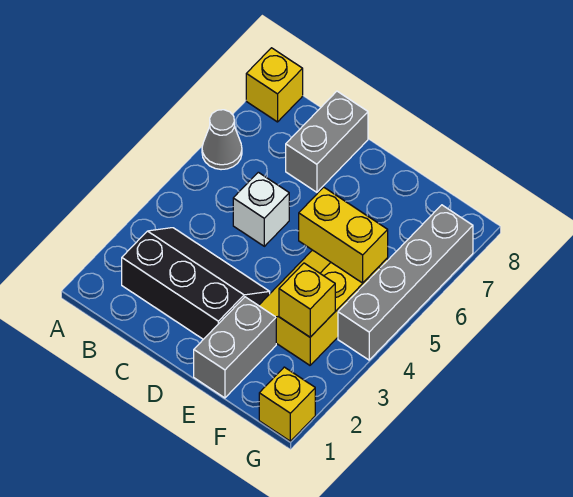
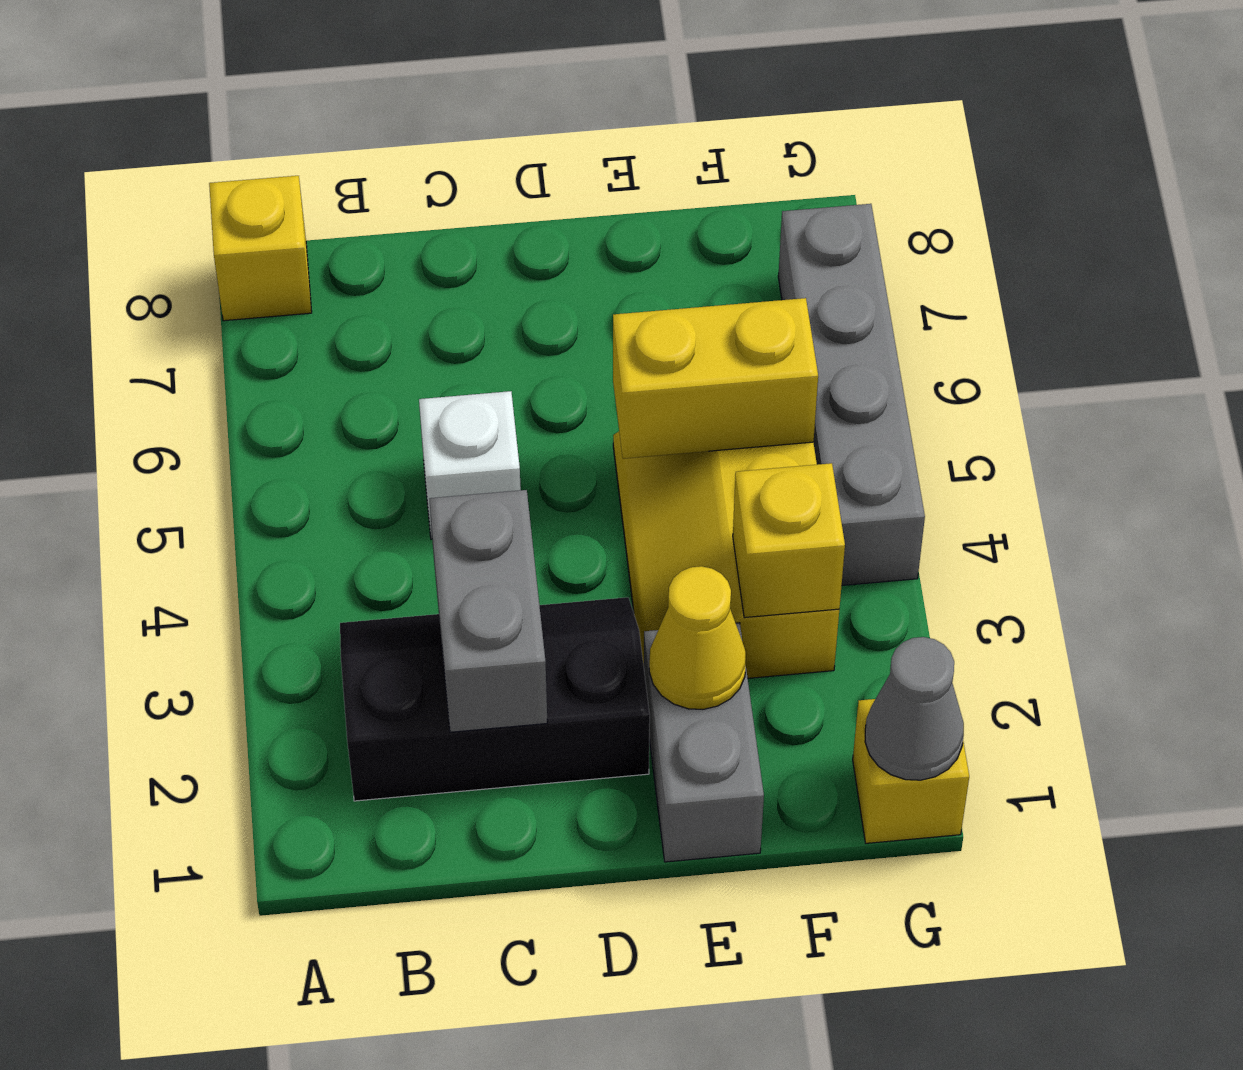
grey cone A6 level 1 -> grey cone G1 level 2
grey brick C7:C8 level 1 -> grey brick C2:C3 level 2
none -> yellow cone E2 level 2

## ASSIGNMENT
Would you reproduce the listing above exactly, without any of its images?

## WRITTEN ANSWER
grey cone A6 level 1 -> grey cone G1 level 2
grey brick C7:C8 level 1 -> grey brick C2:C3 level 2
none -> yellow cone E2 level 2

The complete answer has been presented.